YOUR OBJECTIVE —
All lines holding the word "brown" in the listing below need to be copied.

INPUT MATERIAL —
□ □ □ □ □ □ □
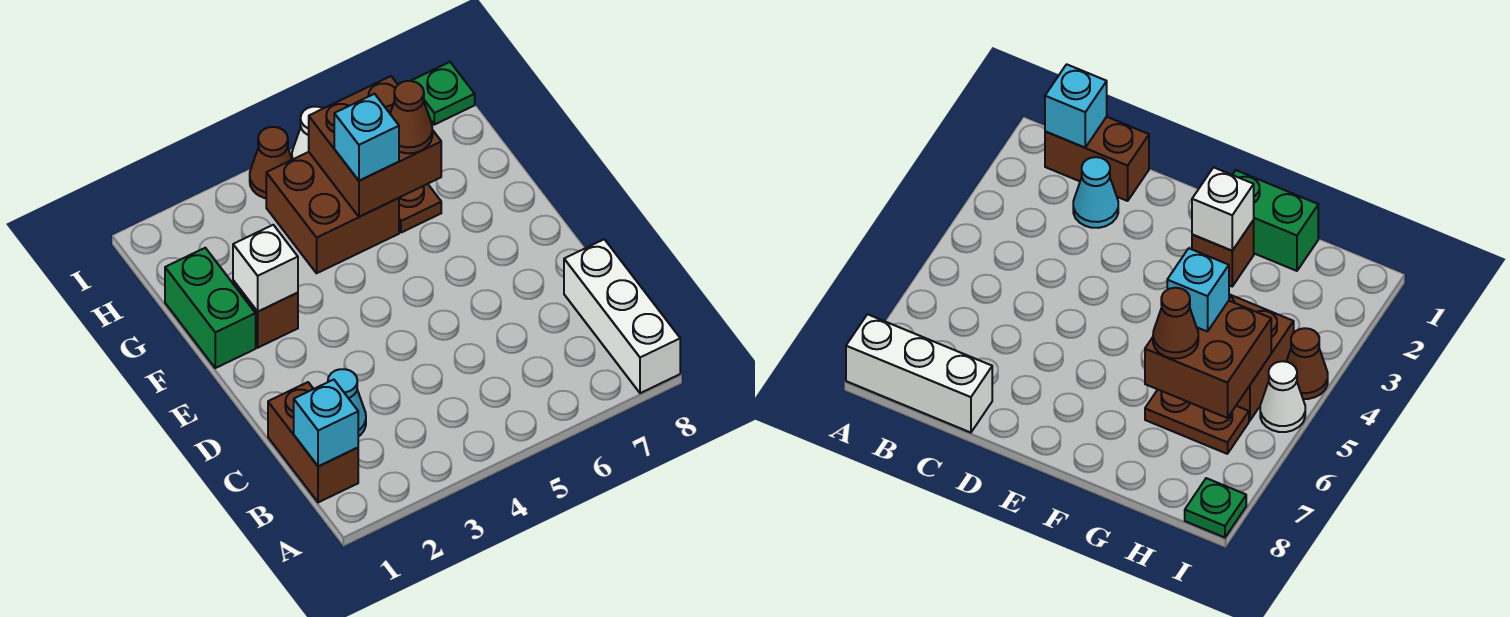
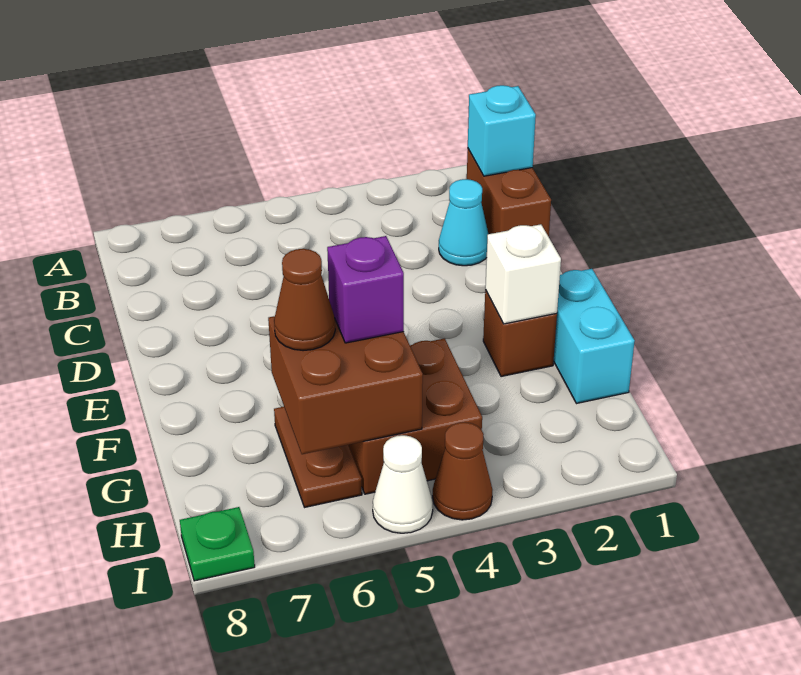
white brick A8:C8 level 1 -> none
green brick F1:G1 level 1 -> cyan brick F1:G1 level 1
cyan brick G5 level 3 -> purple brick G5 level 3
□ □ □ □ □ □ □
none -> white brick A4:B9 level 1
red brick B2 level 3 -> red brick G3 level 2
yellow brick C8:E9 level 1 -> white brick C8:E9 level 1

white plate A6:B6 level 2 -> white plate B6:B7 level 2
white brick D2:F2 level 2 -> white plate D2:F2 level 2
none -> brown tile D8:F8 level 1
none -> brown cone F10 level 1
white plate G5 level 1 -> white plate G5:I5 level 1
□ □ □ □ □ □ □
RESULT OF THIS TASK —
none -> brown tile D8:F8 level 1
none -> brown cone F10 level 1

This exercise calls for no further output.